## Start

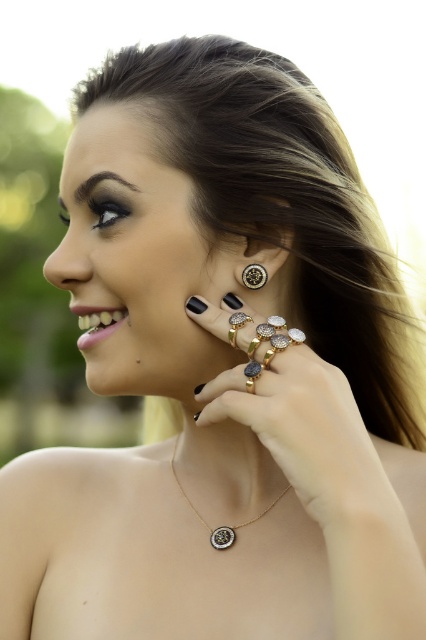
Between point (241, 200) and point (173, 460), which one is positioned in front?

Point (241, 200) is in front.

Who is shorter, gold textured earring at upper right or gold metallic necklace at center?

With less height is gold metallic necklace at center.

Who is more forward, (282, 221) or (238, 524)?

Point (282, 221)

Locate an element on the screen. This screenshot has width=426, height=640. gold textured earring at upper right is located at coordinates click(x=267, y=225).

Does gold metallic necklace at center come in front of gold metallic ring at upper right?

That is False.

Who is shorter, gold metallic necklace at center or gold metallic ring at upper right?

gold metallic ring at upper right

This screenshot has width=426, height=640. What do you see at coordinates (219, 525) in the screenshot? I see `gold metallic necklace at center` at bounding box center [219, 525].

Identify the location of gold metallic necklace at center. The width and height of the screenshot is (426, 640). (219, 525).

Can you confirm if gold textured earring at upper right is positioned to the left of gold metallic ring at upper right?

No, gold textured earring at upper right is not to the left of gold metallic ring at upper right.

Is gold textured earring at upper right to the right of gold metallic ring at upper right from the viewer's perspective?

Correct, you'll find gold textured earring at upper right to the right of gold metallic ring at upper right.

Does point (253, 221) come closer to viewer compared to point (236, 346)?

No, (253, 221) is further to viewer.

You are a GUI agent. You are given a task and a screenshot of the screen. Output one action in this format:
    pyautogui.click(x=<x>, y=<y>)
    Task: Click on the gold textured earring at upper right
    Image resolution: width=426 pixels, height=640 pixels.
    Given the screenshot: What is the action you would take?
    pyautogui.click(x=267, y=225)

## End

The task.
Copy out the records word for word, from the line with "Does point (253, 221)" through the end of the records.

Solved problem.
Does point (253, 221) come closer to viewer compared to point (236, 346)?

No, (253, 221) is further to viewer.

You are a GUI agent. You are given a task and a screenshot of the screen. Output one action in this format:
    pyautogui.click(x=<x>, y=<y>)
    Task: Click on the gold textured earring at upper right
    Image resolution: width=426 pixels, height=640 pixels.
    Given the screenshot: What is the action you would take?
    pyautogui.click(x=267, y=225)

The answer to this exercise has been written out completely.